- [Material for the task]:
[Start of Attachment]

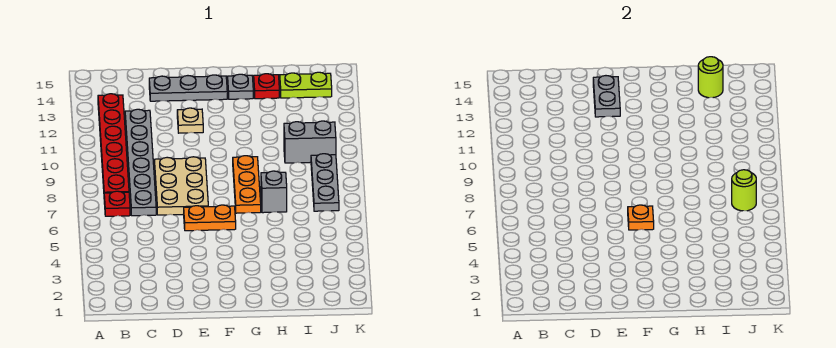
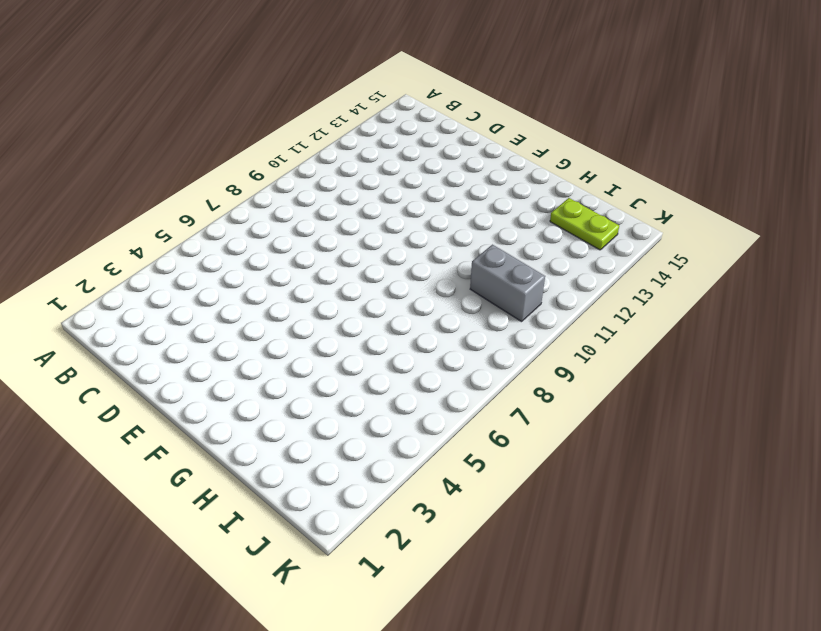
none -> red plate B7 level 1
none -> red plate B8:B13 level 1
none -> grey plate C7:C12 level 1

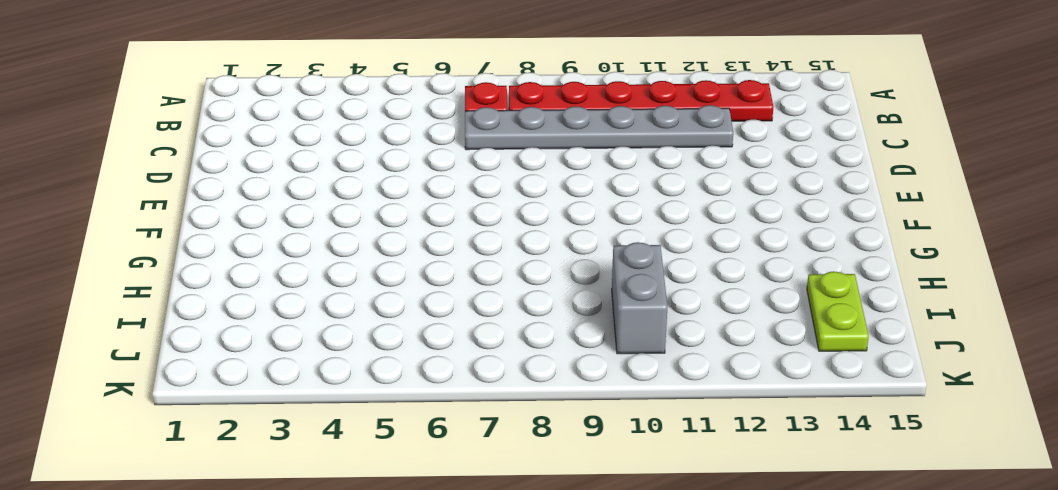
none -> tan plate D7:E9 level 1
none -> grey plate D14:F14 level 1
none -> orange plate E6:F6 level 1

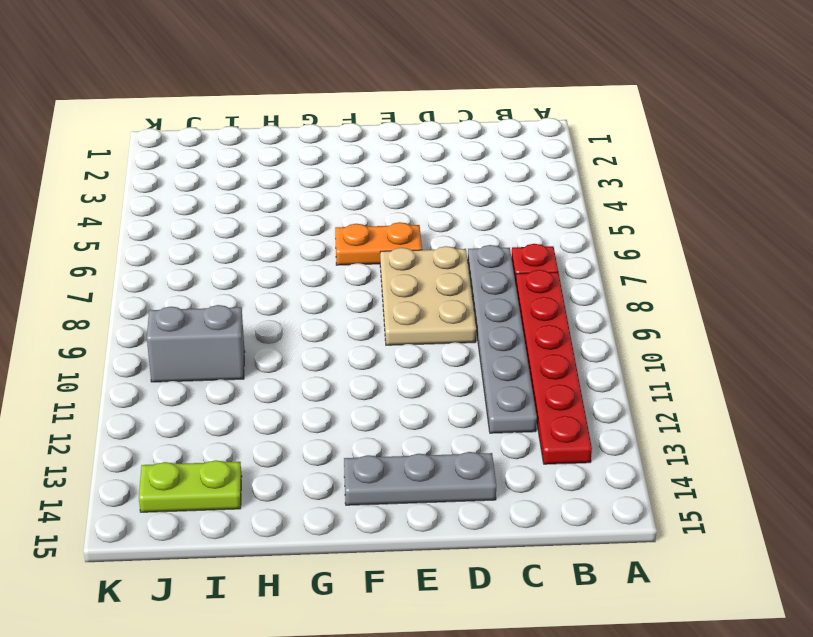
none -> tan plate E12 level 1
none -> orange plate G7:G9 level 1
none -> grey plate G14 level 1

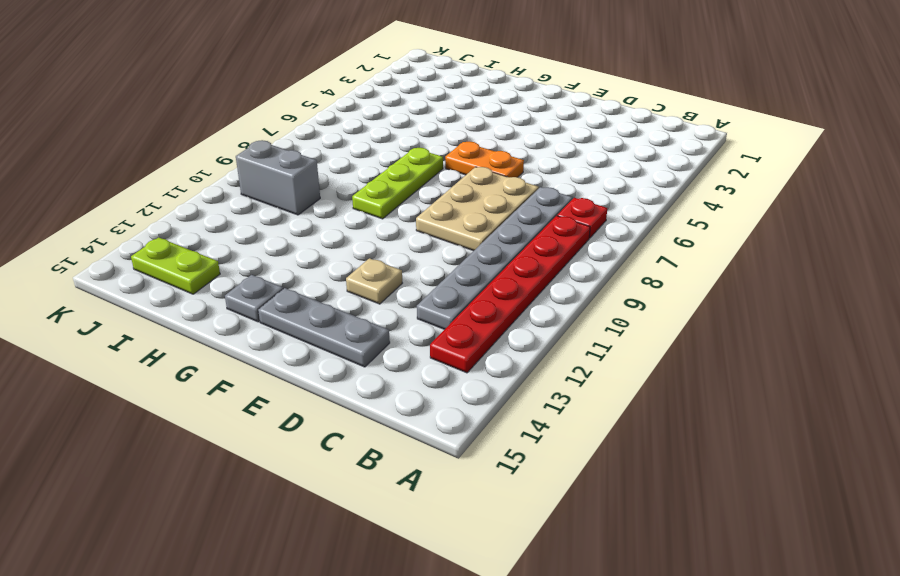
lime plate G7:G9 level 1 -> orange plate G7:G9 level 1
none -> grey brick H7 level 1
none -> red plate H14 level 1
none -> grey plate J7:J9 level 1

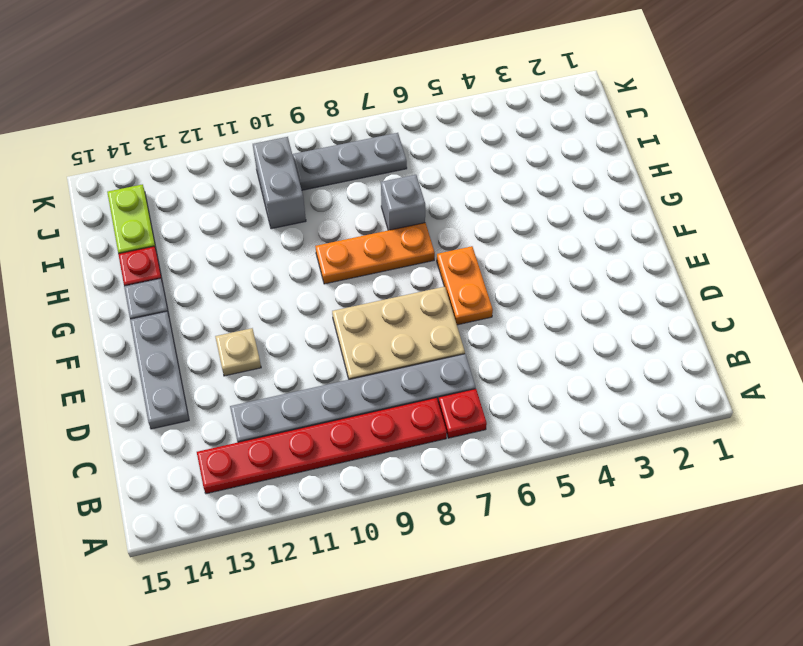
none -> grey plate E13:E14 level 2
none -> orange plate F6 level 2
none -> lime round brick I14 level 2

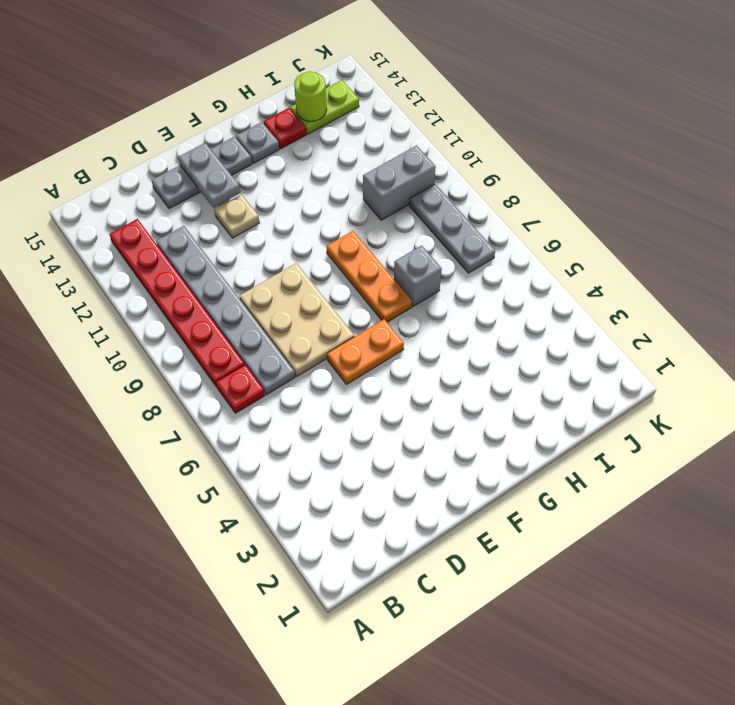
none -> orange plate F6 level 2
none -> lime round brick J7 level 2

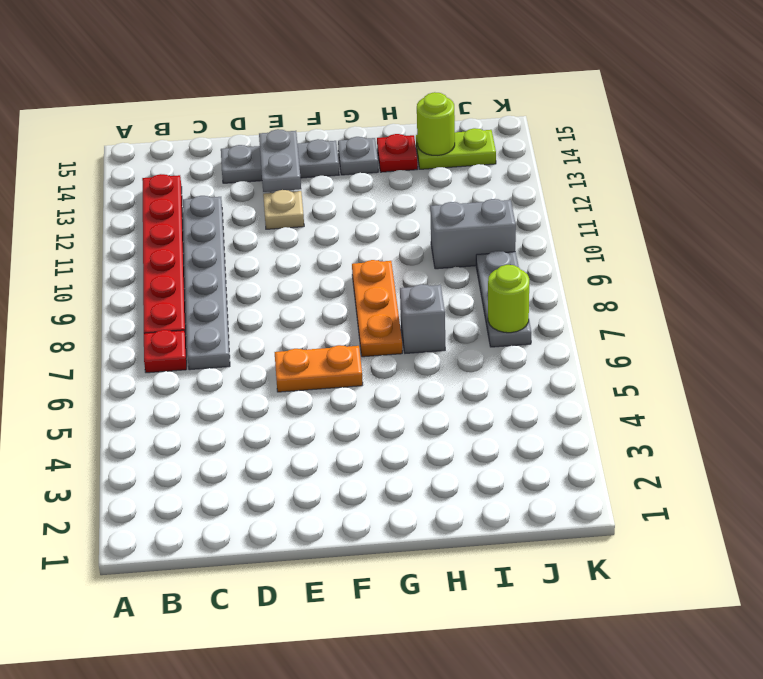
none -> tan plate D7:E9 level 1
none -> orange plate F6 level 2

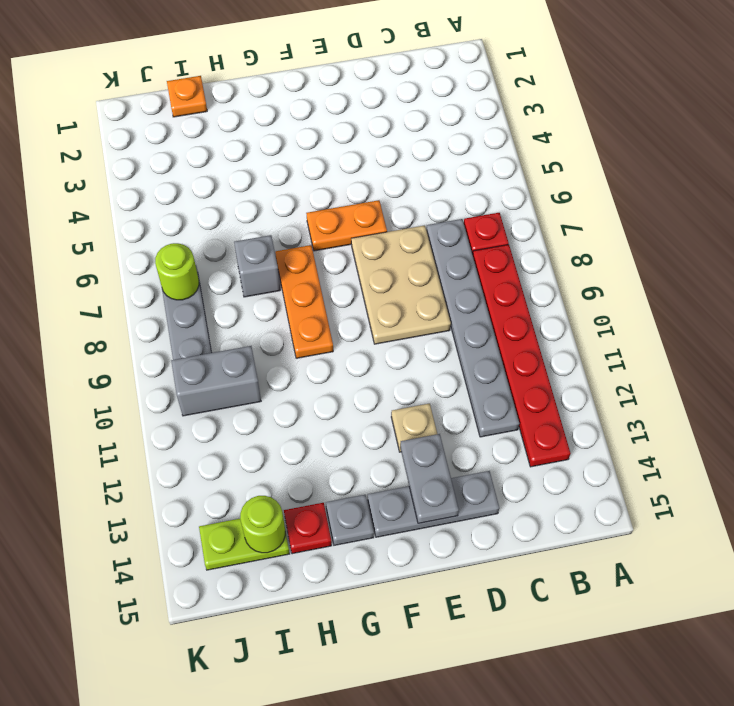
orange plate I1 level 1 -> orange plate F6 level 2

[End of Attachment]

- [What this task involves]: Everything in the records above is to be copied exactly, except the pictures.

- [Solved exercise]:
none -> red plate B7 level 1
none -> red plate B8:B13 level 1
none -> grey plate C7:C12 level 1

none -> tan plate D7:E9 level 1
none -> grey plate D14:F14 level 1
none -> orange plate E6:F6 level 1

none -> tan plate E12 level 1
none -> orange plate G7:G9 level 1
none -> grey plate G14 level 1

lime plate G7:G9 level 1 -> orange plate G7:G9 level 1
none -> grey brick H7 level 1
none -> red plate H14 level 1
none -> grey plate J7:J9 level 1

none -> grey plate E13:E14 level 2
none -> orange plate F6 level 2
none -> lime round brick I14 level 2

none -> orange plate F6 level 2
none -> lime round brick J7 level 2

none -> tan plate D7:E9 level 1
none -> orange plate F6 level 2

orange plate I1 level 1 -> orange plate F6 level 2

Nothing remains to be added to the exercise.